::: Recorded data

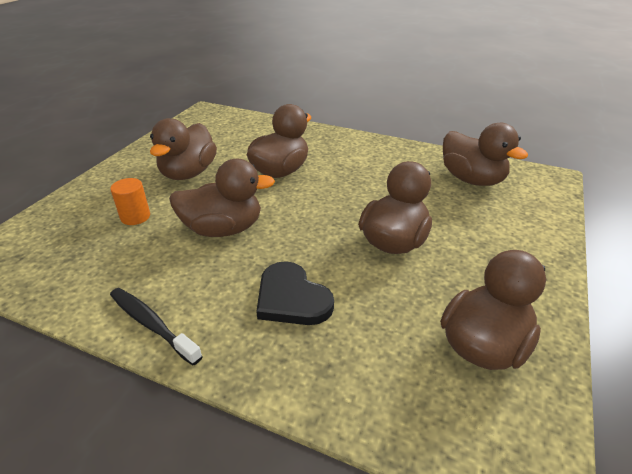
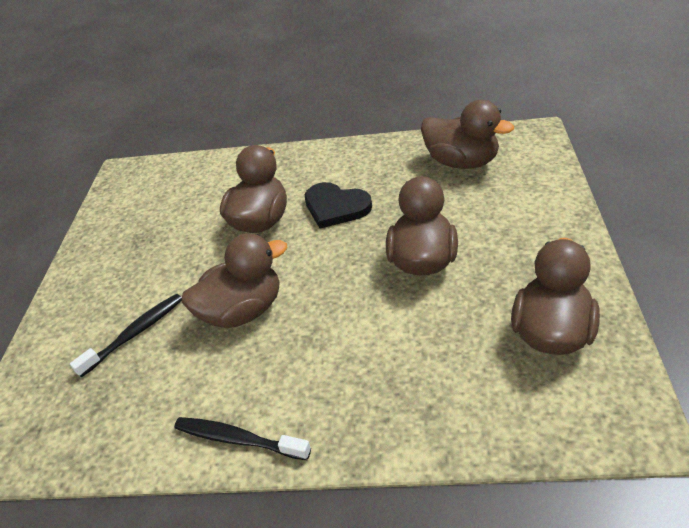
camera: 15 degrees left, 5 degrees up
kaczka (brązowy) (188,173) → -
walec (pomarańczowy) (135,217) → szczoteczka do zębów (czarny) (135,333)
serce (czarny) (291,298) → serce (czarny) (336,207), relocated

::::::

Write out the material exactly, excluding pictures.

Solution to the exercise:
camera: 15 degrees left, 5 degrees up
kaczka (brązowy) (188,173) → -
walec (pomarańczowy) (135,217) → szczoteczka do zębów (czarny) (135,333)
serce (czarny) (291,298) → serce (czarny) (336,207), relocated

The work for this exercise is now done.